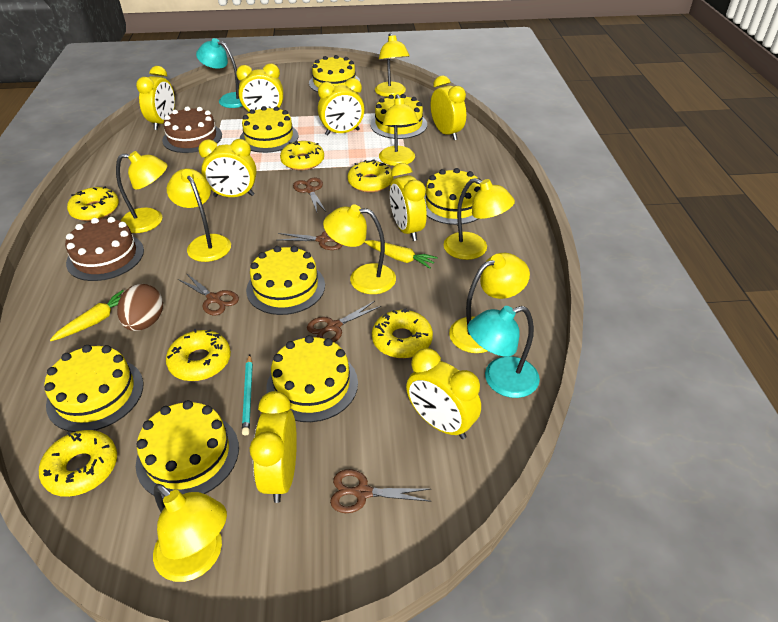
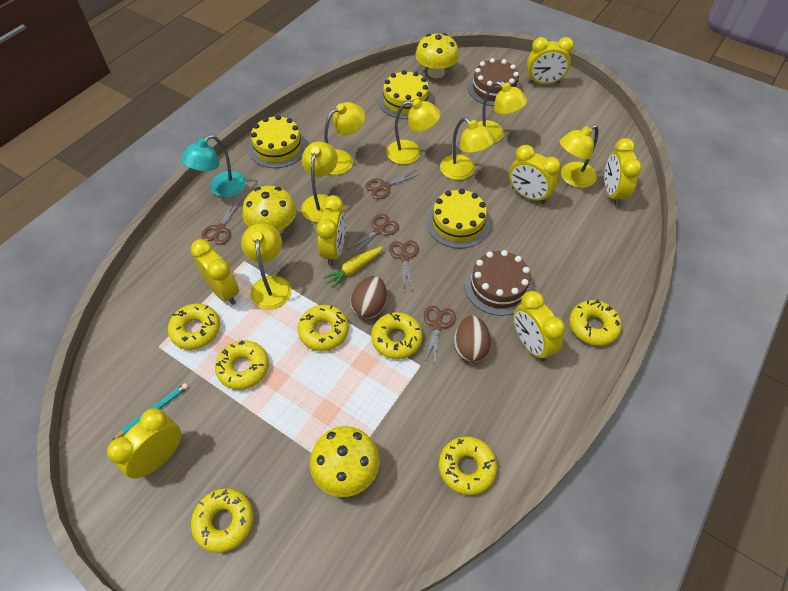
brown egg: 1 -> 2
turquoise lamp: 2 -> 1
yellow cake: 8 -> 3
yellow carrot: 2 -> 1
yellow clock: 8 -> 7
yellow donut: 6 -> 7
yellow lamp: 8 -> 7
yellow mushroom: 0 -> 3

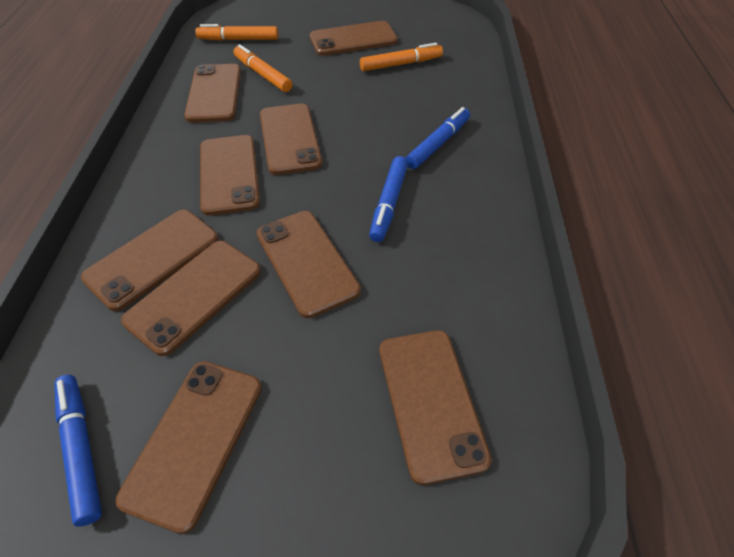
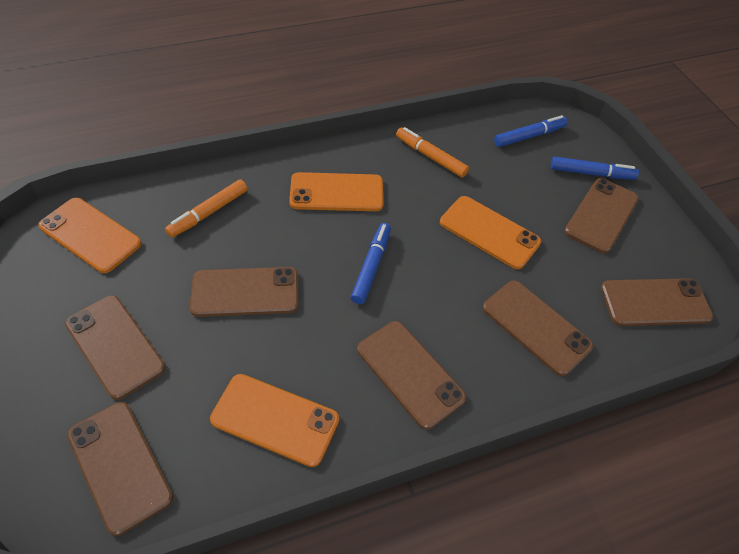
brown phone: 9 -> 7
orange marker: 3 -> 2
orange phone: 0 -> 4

******************************

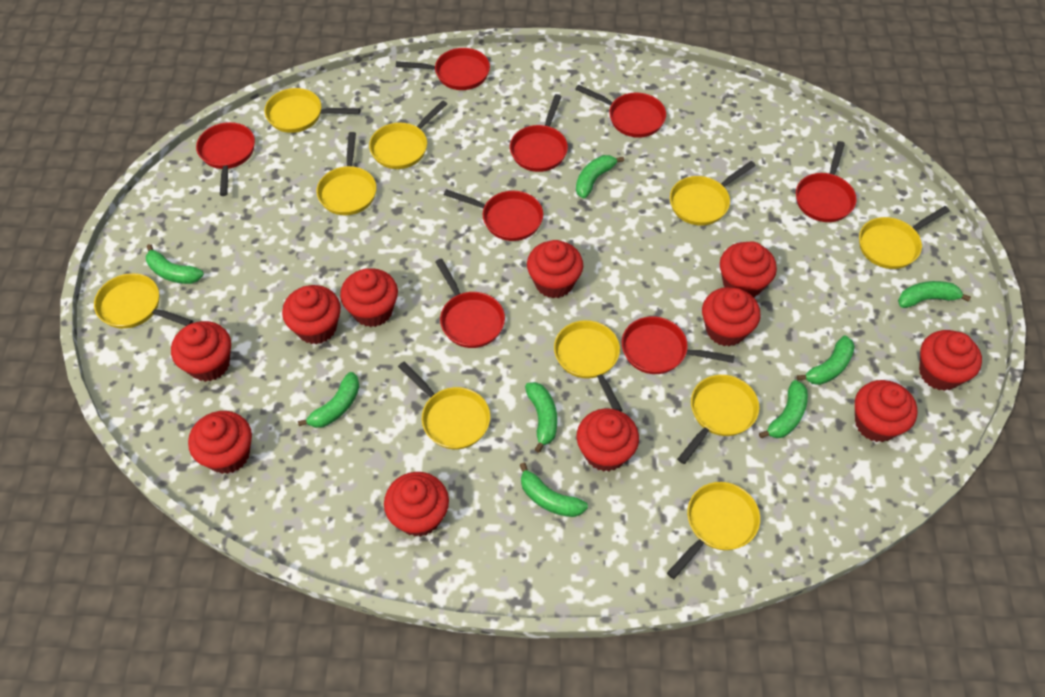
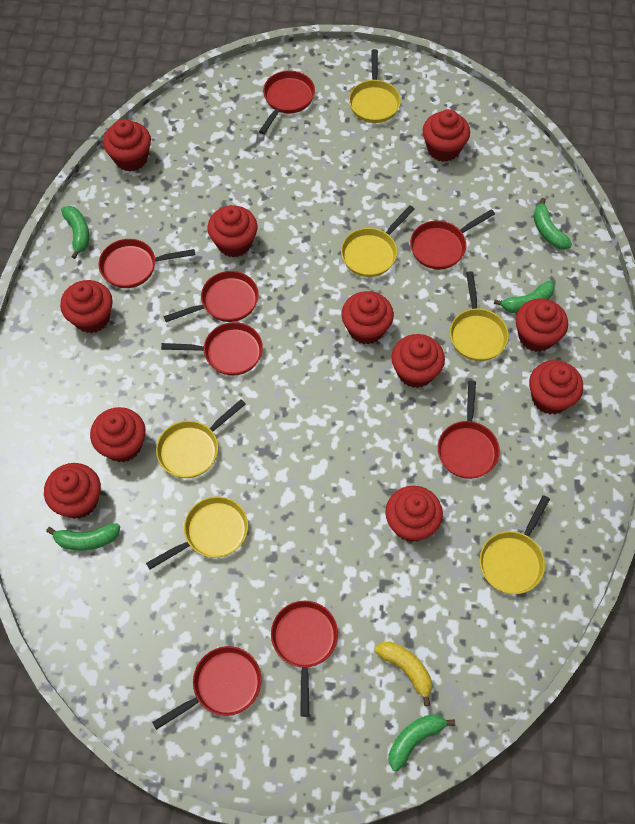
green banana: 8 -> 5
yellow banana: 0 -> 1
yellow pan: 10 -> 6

******************************

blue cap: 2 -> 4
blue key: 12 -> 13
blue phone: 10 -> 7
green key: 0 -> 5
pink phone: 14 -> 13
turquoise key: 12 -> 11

******************************

REQUIREMENT:
In the data above, find the line with "yellow donut: 6 -> 7" and the line with "orange phone: 0 -> 4". Please copy exactly those two lines and every line between them, but not the pictures.

ANSWER BELOW:
yellow donut: 6 -> 7
yellow lamp: 8 -> 7
yellow mushroom: 0 -> 3

brown phone: 9 -> 7
orange marker: 3 -> 2
orange phone: 0 -> 4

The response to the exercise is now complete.